### REQUIRED ACTION
From the entries that follow, gather each line holding the word "headphones".
Top of AVAILABLE DATA
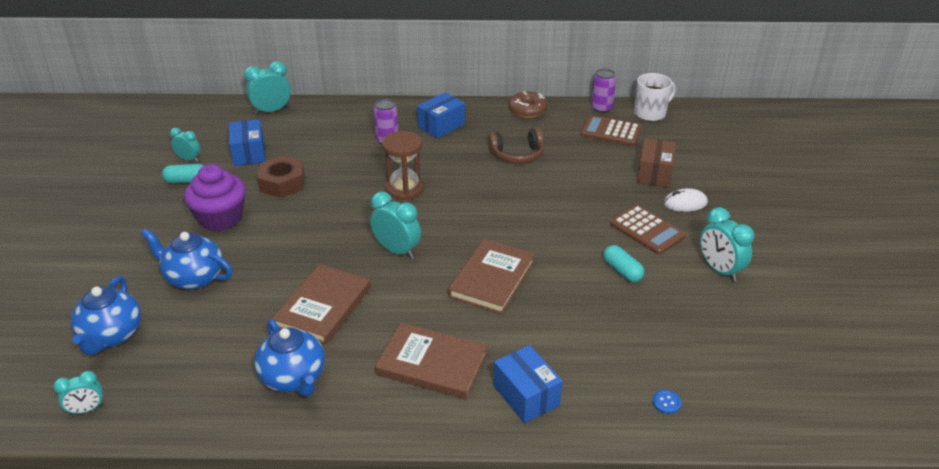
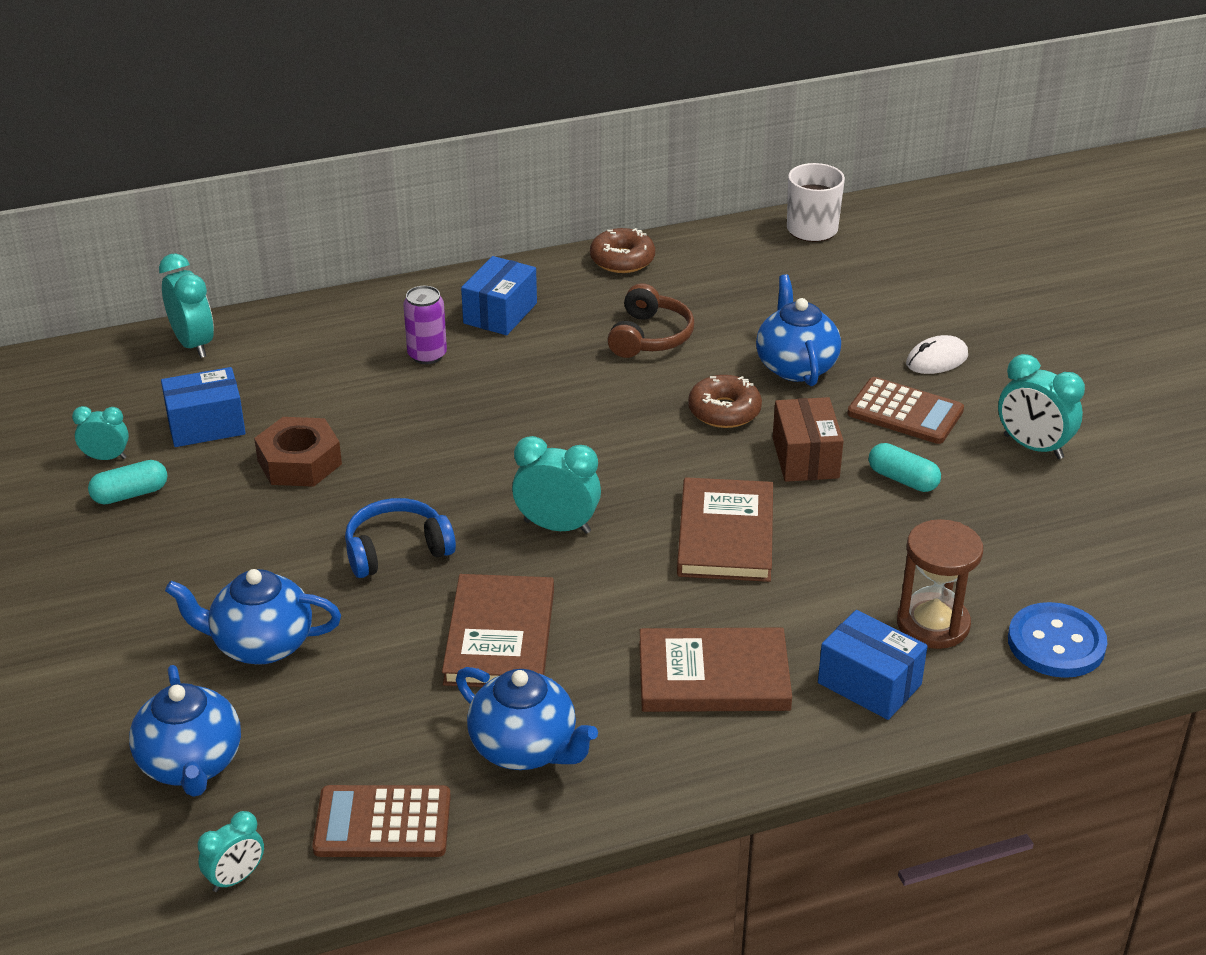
camera: 20 degrees left, 0 degrees up
(220, 218) = (235, 542): purple cupcake -> none
(249, 153) = (206, 425): blue box -> blue box turned 75 degrees counterclockwise
(272, 111) = (193, 344): turquoise clock -> turquoise clock turned 105 degrees clockwise
(300, 242) = (396, 550): none -> blue headphones
(404, 189) = (507, 428): brown hourglass -> brown hourglass (933, 624)
(517, 155) = (650, 337): brown headphones -> brown headphones turned 45 degrees counterclockwise
(535, 206) = (724, 411): none -> brown donut
(594, 189) = (795, 366): none -> blue teapot
(601, 108) = (735, 234): purple can -> none
(611, 132) = (770, 270): brown calculator -> brown calculator (382, 823)
(654, 174) = (870, 324): brown box -> brown box (805, 458)
(666, 402) = (1056, 643): blue button -> blue button, size x2.36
Bottom of AVAILABLE DATA
### COMPLETED TASK
(300, 242) = (396, 550): none -> blue headphones
(517, 155) = (650, 337): brown headphones -> brown headphones turned 45 degrees counterclockwise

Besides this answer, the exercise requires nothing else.